Problem description » In the material below, find every line containing the string "degrees" and return it.

Input for this task »
--- START ---

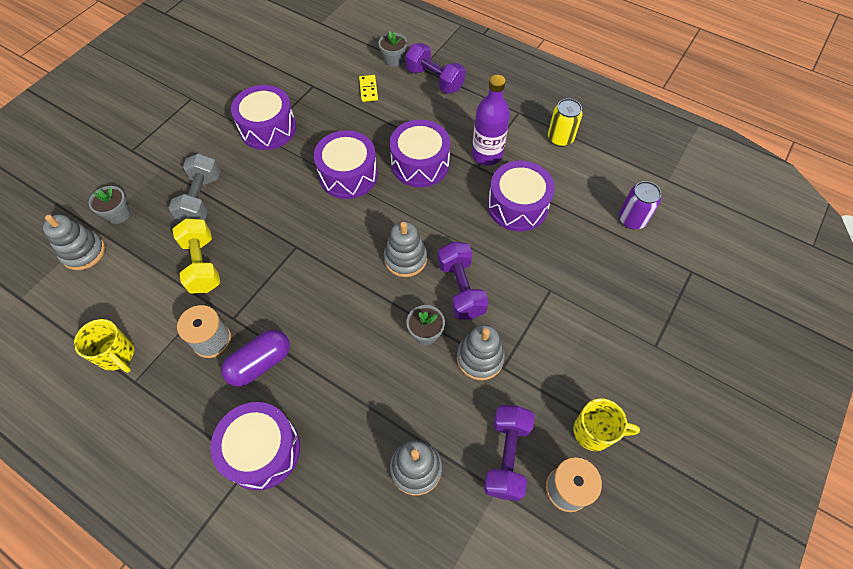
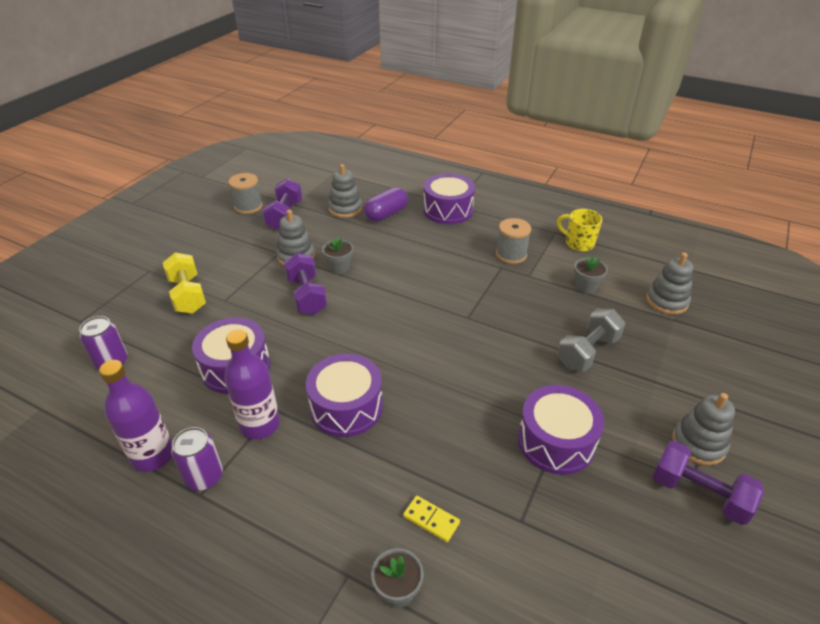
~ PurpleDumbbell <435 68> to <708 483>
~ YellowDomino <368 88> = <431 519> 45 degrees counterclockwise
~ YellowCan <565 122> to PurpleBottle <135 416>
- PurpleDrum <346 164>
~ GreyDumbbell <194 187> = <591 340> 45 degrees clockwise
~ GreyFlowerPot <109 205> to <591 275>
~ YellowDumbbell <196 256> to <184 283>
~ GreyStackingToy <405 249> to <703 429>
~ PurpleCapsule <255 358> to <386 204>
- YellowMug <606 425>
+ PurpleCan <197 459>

--- END ---

Worked solution »
~ YellowDomino <368 88> = <431 519> 45 degrees counterclockwise
~ GreyDumbbell <194 187> = <591 340> 45 degrees clockwise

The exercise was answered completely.